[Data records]
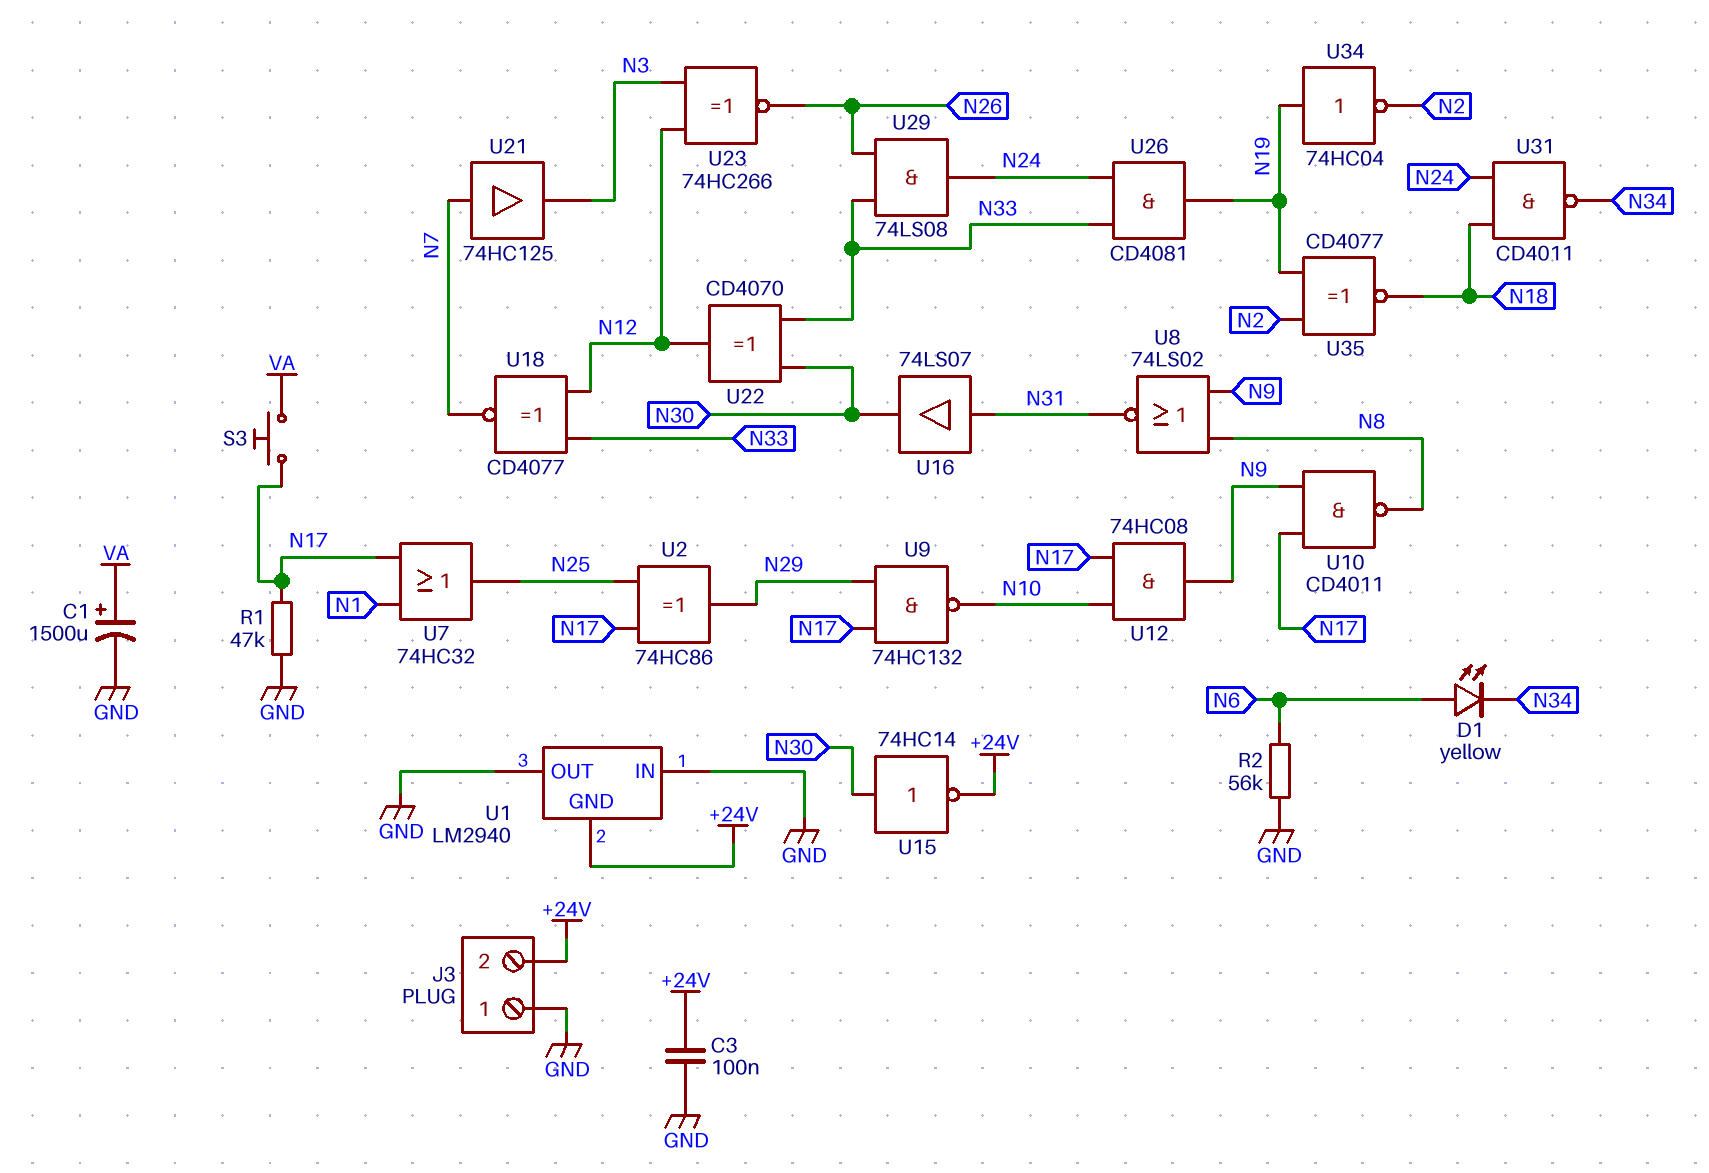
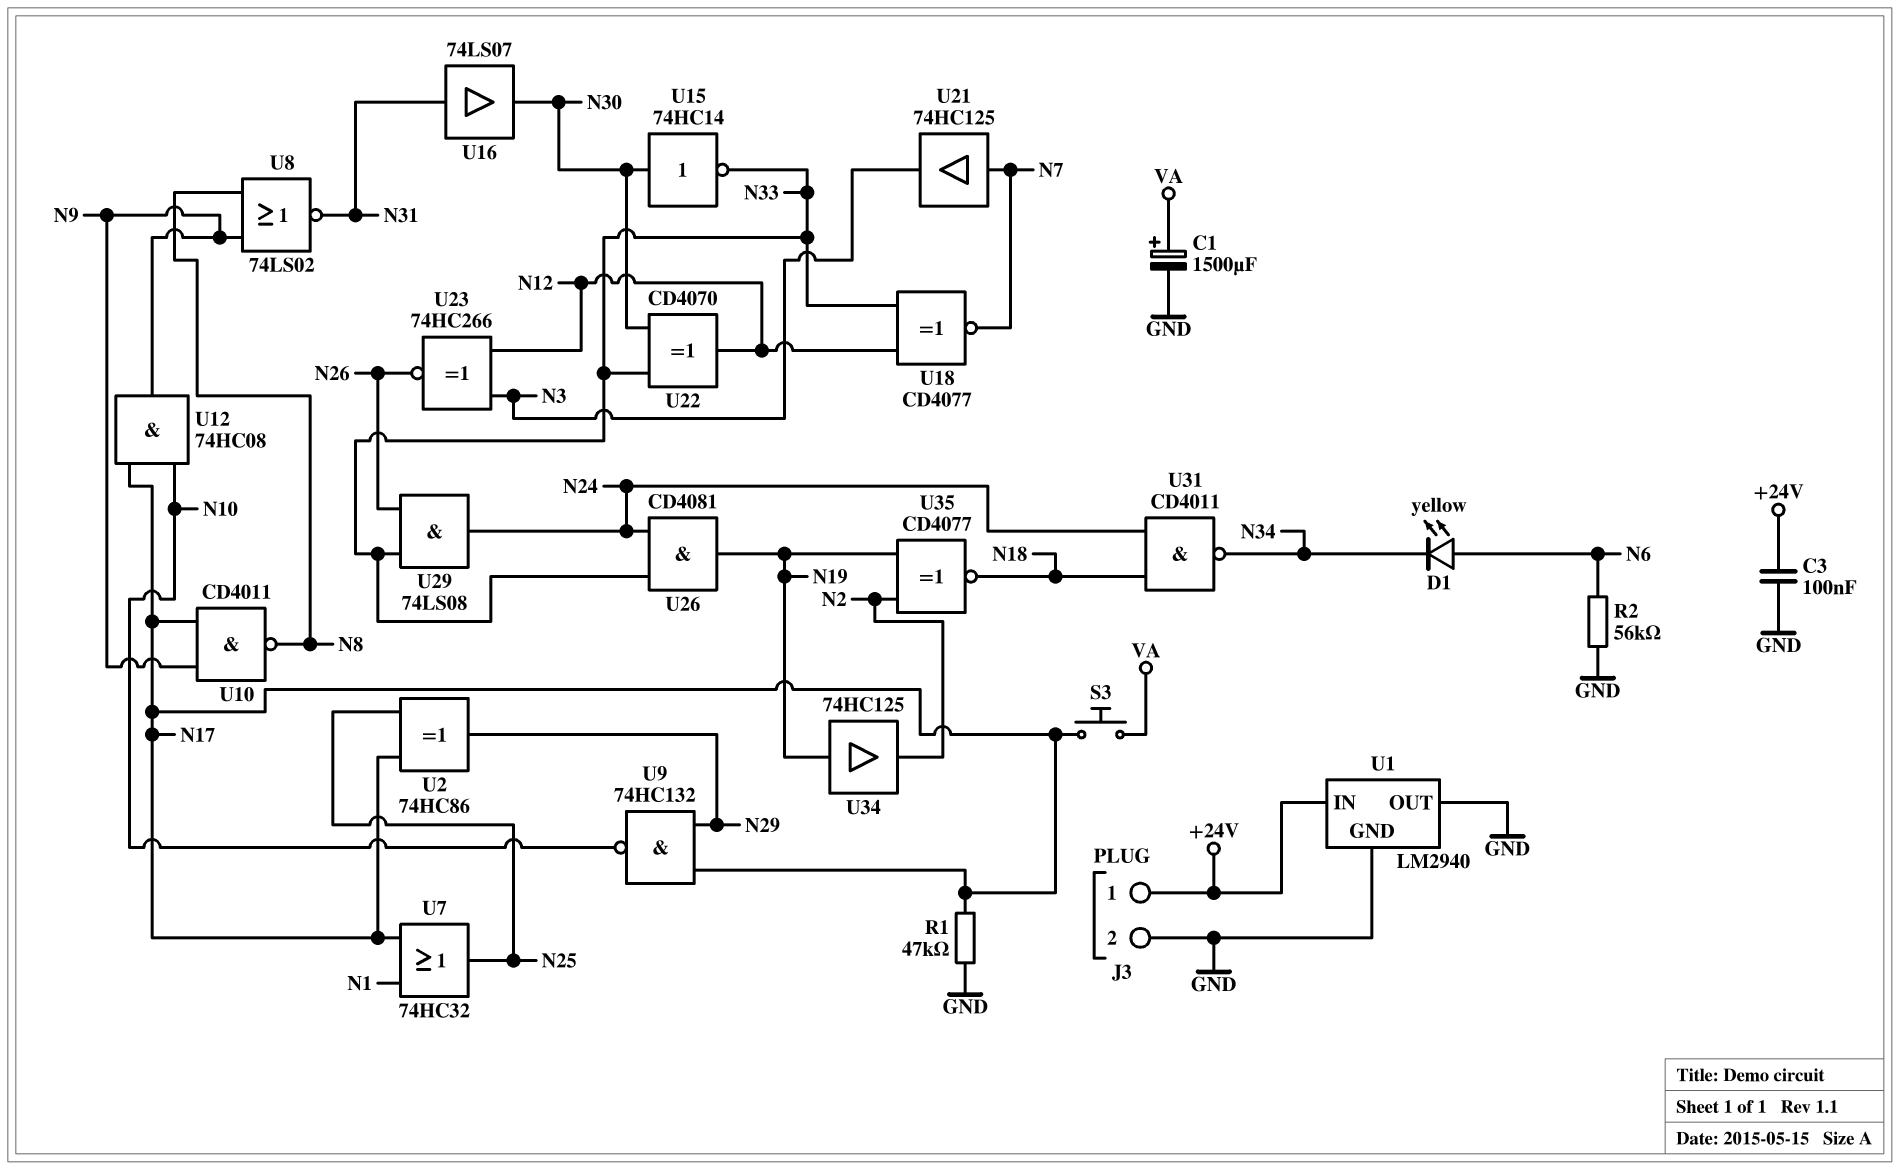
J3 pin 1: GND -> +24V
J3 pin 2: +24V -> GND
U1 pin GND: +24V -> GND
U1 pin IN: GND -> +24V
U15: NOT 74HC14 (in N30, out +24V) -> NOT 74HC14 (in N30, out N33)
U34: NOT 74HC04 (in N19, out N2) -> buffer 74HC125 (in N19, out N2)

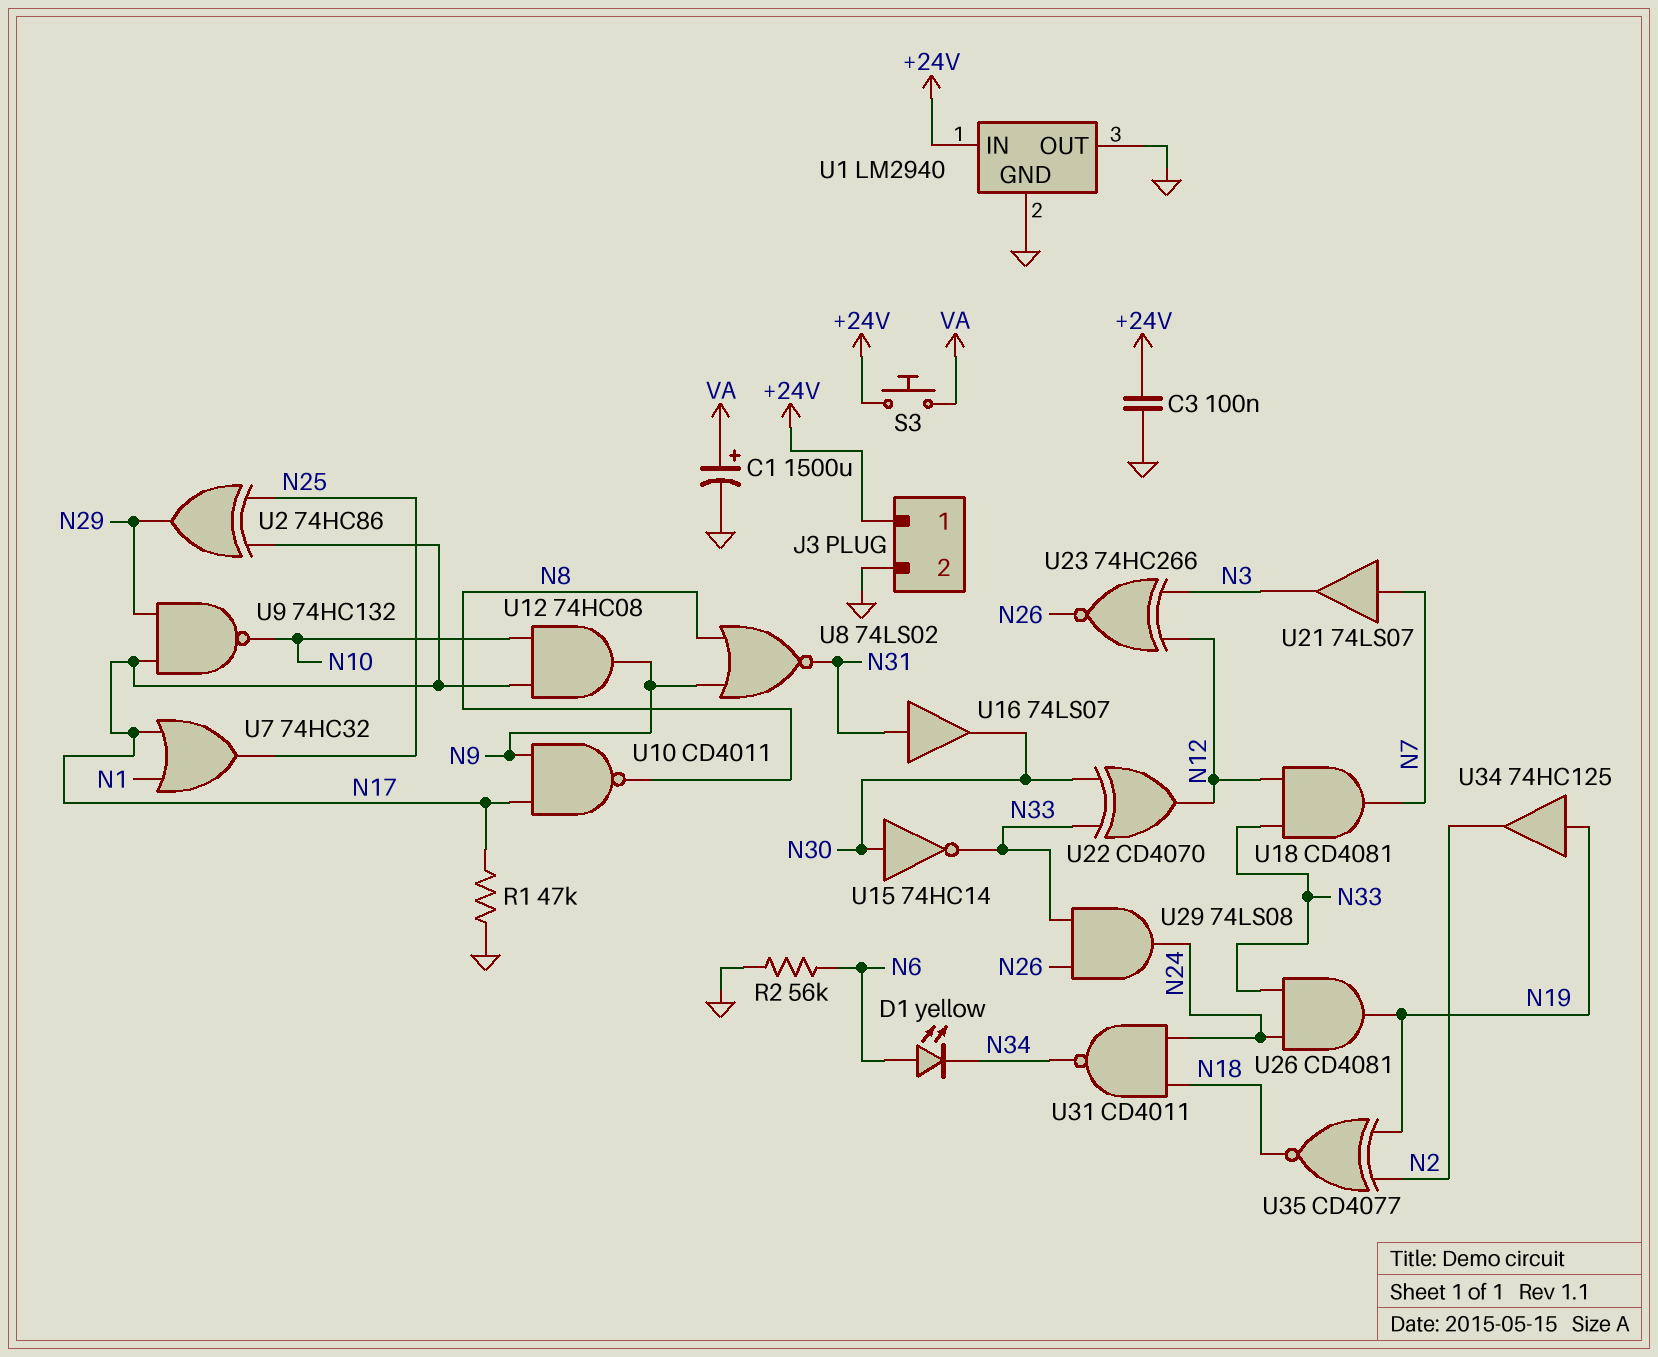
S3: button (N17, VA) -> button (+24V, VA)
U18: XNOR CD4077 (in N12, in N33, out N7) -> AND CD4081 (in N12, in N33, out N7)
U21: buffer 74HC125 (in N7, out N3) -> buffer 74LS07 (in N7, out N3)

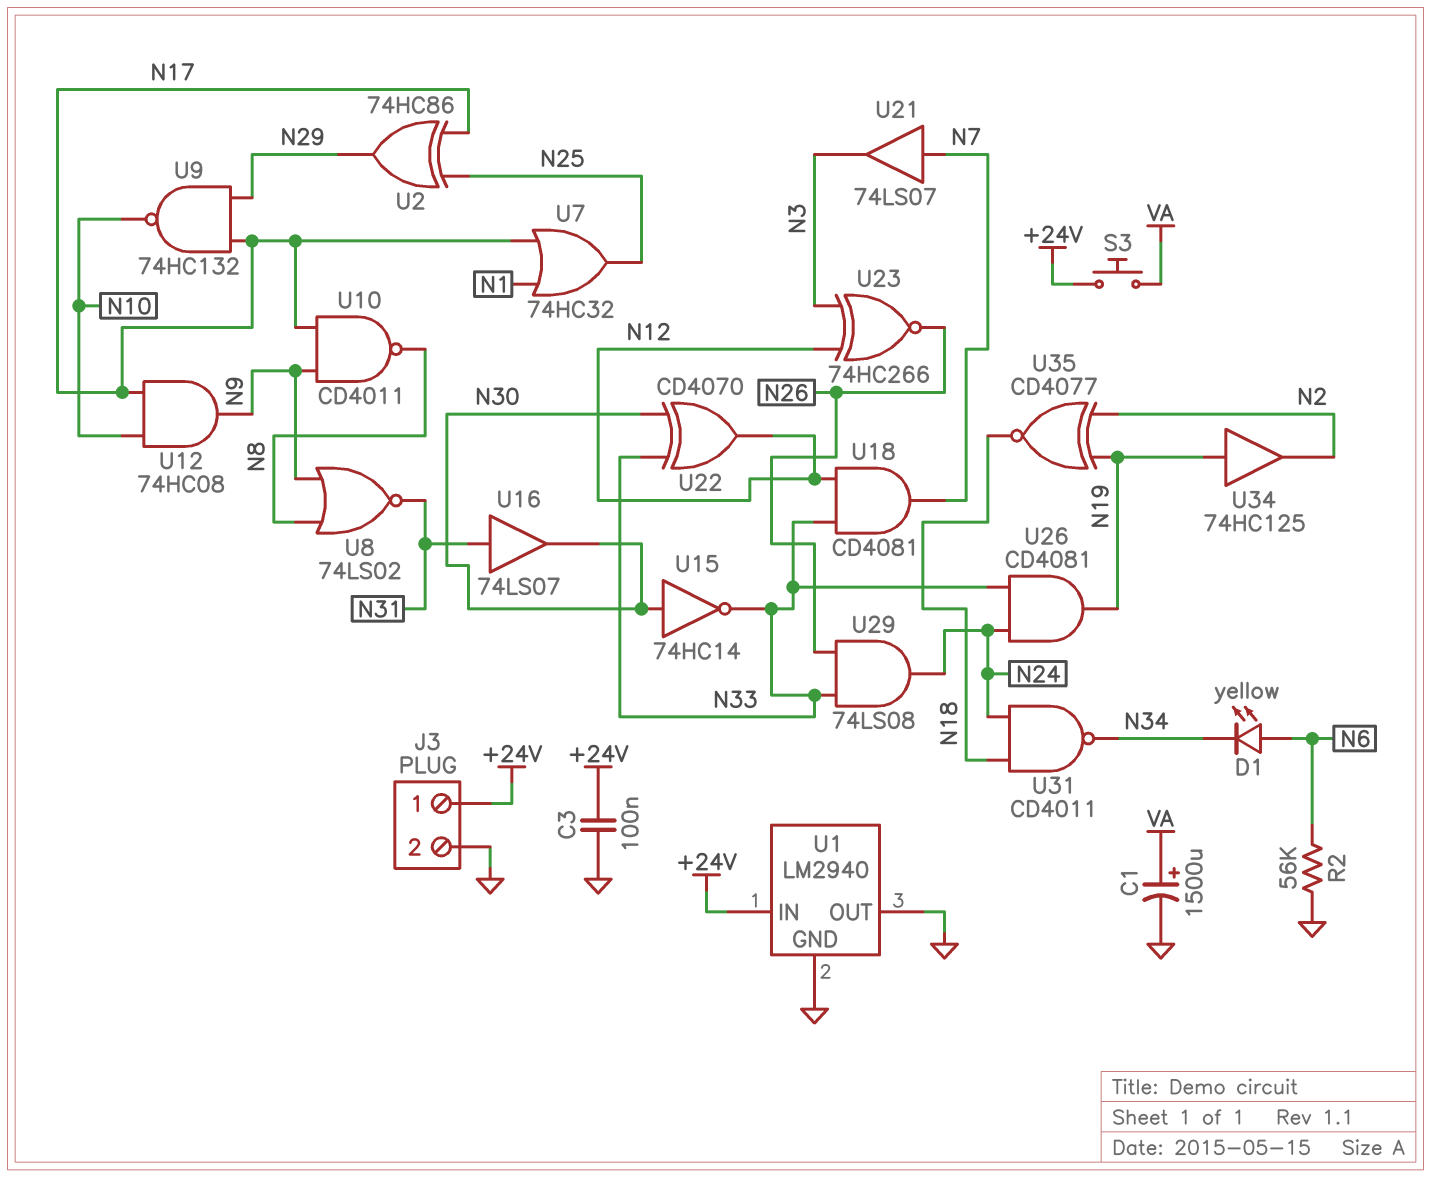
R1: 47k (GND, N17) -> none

▶ **Exercise brief**
Pictures aside, every entry above must be repeated exactly.

▶ **Result**
J3 pin 1: GND -> +24V
J3 pin 2: +24V -> GND
U1 pin GND: +24V -> GND
U1 pin IN: GND -> +24V
U15: NOT 74HC14 (in N30, out +24V) -> NOT 74HC14 (in N30, out N33)
U34: NOT 74HC04 (in N19, out N2) -> buffer 74HC125 (in N19, out N2)

S3: button (N17, VA) -> button (+24V, VA)
U18: XNOR CD4077 (in N12, in N33, out N7) -> AND CD4081 (in N12, in N33, out N7)
U21: buffer 74HC125 (in N7, out N3) -> buffer 74LS07 (in N7, out N3)

R1: 47k (GND, N17) -> none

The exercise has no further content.